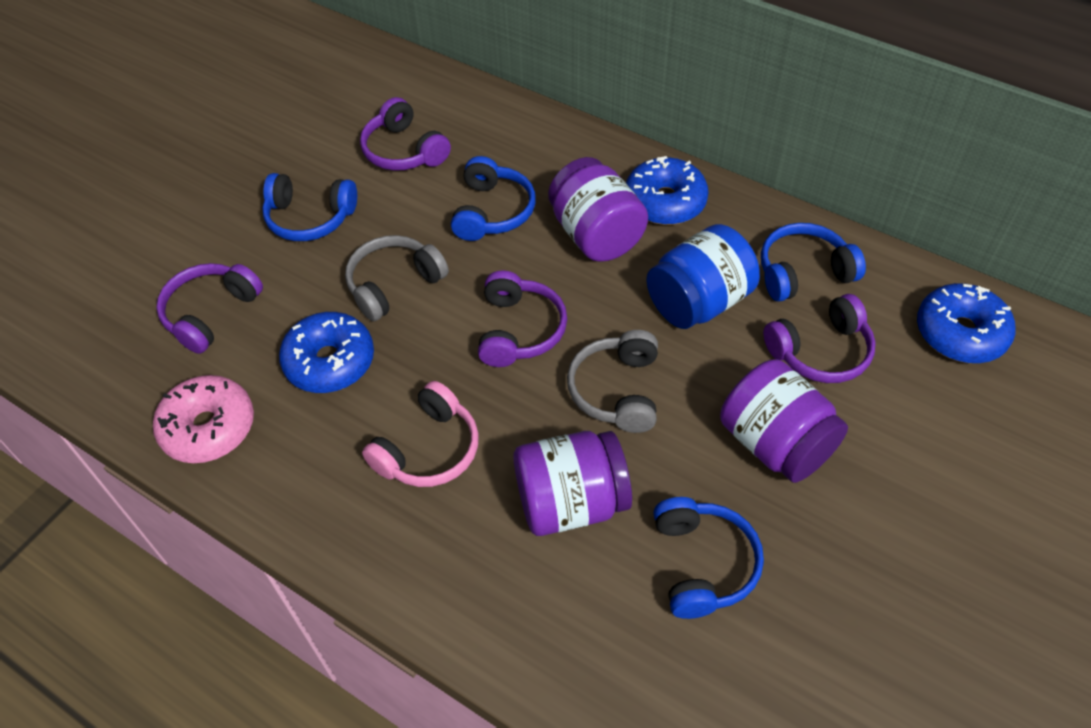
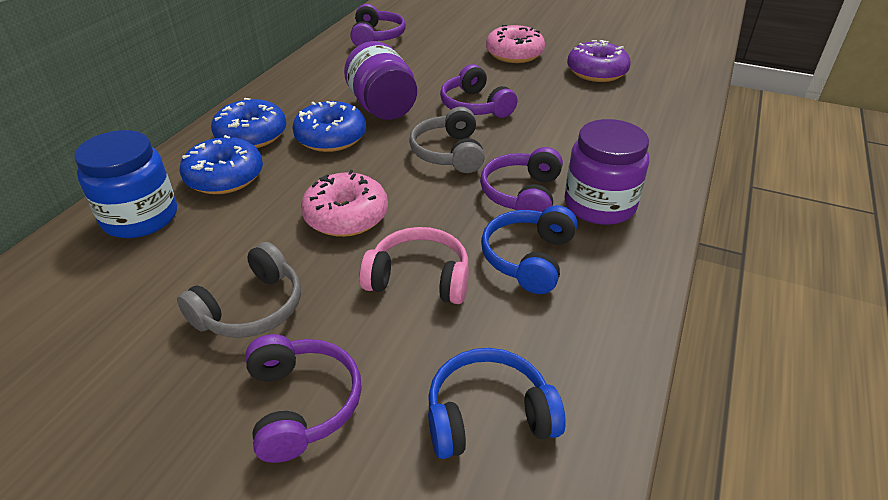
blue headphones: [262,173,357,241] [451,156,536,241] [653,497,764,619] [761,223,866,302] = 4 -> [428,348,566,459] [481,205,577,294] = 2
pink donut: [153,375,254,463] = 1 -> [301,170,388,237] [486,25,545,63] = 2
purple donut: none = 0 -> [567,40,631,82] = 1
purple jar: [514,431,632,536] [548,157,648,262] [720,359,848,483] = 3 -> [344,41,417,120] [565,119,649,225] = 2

==

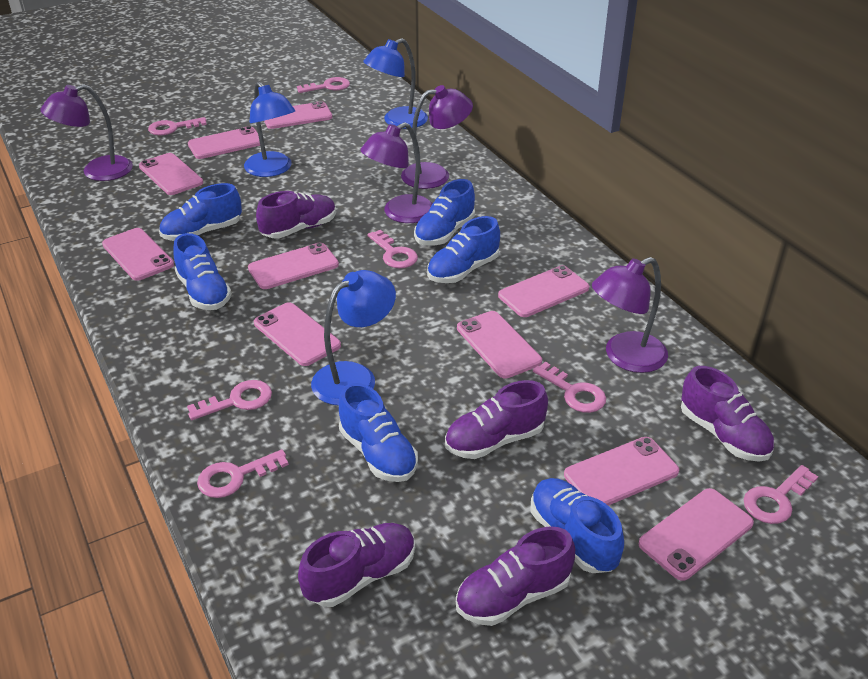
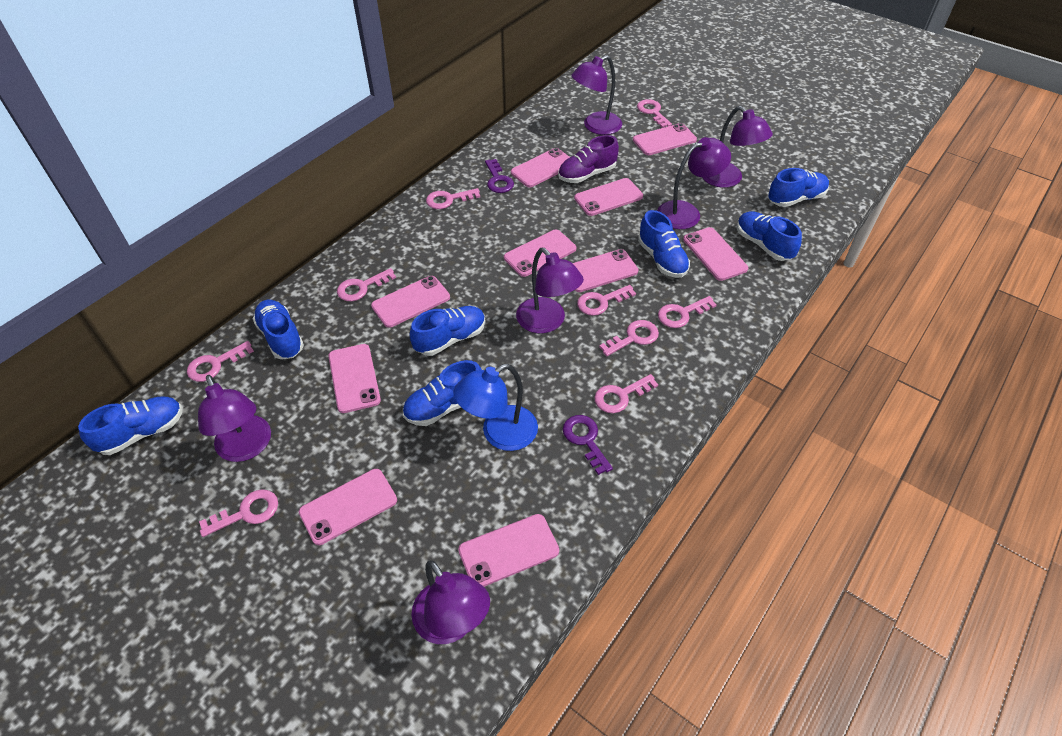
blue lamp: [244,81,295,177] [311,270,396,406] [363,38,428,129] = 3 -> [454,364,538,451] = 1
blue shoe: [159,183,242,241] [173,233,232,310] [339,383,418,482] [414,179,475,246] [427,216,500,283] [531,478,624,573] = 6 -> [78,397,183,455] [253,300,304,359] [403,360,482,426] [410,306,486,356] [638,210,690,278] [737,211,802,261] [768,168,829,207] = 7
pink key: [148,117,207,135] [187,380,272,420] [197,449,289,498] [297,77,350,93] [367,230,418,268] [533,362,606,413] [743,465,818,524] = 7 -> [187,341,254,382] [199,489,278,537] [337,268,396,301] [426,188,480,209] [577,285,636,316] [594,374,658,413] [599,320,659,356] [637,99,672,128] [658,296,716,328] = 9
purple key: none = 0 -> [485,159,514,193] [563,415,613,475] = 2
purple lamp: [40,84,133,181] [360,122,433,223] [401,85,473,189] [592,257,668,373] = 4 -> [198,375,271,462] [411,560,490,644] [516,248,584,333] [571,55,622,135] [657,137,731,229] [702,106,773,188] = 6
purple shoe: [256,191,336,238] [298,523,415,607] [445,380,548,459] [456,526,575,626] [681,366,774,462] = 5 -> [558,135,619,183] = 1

...

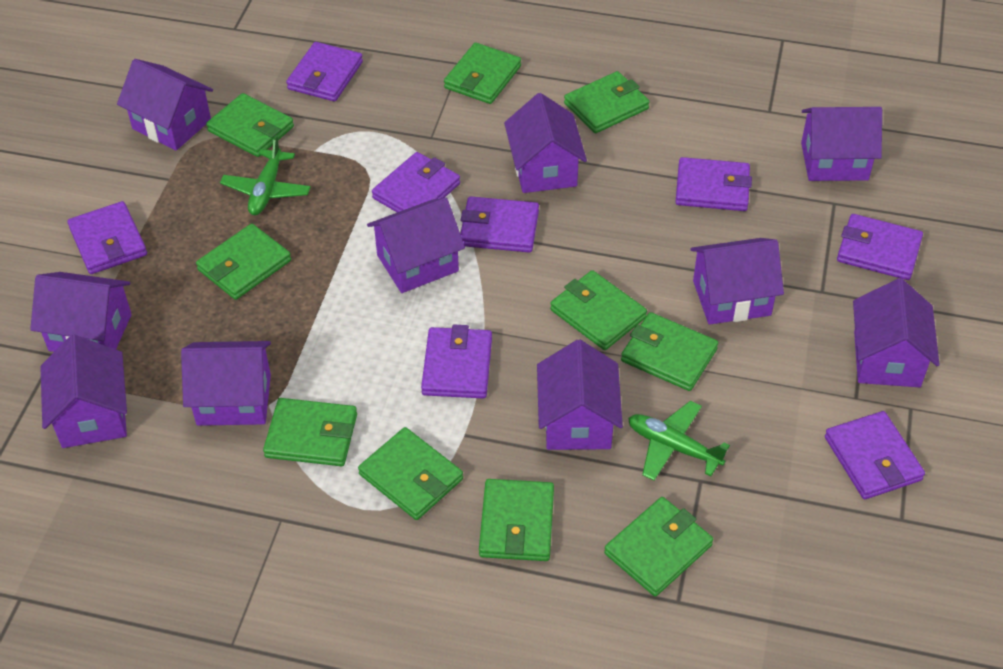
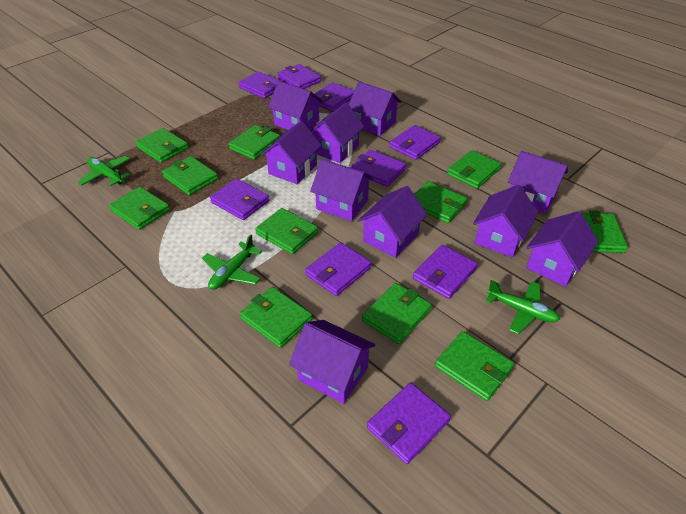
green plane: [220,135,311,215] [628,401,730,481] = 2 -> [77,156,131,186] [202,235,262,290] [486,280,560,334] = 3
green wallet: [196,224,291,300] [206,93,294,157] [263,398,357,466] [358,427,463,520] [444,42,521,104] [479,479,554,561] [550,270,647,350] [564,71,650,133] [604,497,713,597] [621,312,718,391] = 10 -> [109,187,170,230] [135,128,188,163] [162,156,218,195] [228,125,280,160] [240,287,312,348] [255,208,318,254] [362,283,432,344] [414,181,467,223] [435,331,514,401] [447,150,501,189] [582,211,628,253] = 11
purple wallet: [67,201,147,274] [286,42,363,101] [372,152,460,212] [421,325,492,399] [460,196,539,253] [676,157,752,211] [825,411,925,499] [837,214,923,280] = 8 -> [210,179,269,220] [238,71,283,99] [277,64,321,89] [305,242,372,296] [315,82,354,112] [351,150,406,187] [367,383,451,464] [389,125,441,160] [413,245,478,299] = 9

### Assigned task
Every line in the records above that contains the word "lamp" should be copied out.

### Output for this exercise
blue lamp: [244,81,295,177] [311,270,396,406] [363,38,428,129] = 3 -> [454,364,538,451] = 1
purple lamp: [40,84,133,181] [360,122,433,223] [401,85,473,189] [592,257,668,373] = 4 -> [198,375,271,462] [411,560,490,644] [516,248,584,333] [571,55,622,135] [657,137,731,229] [702,106,773,188] = 6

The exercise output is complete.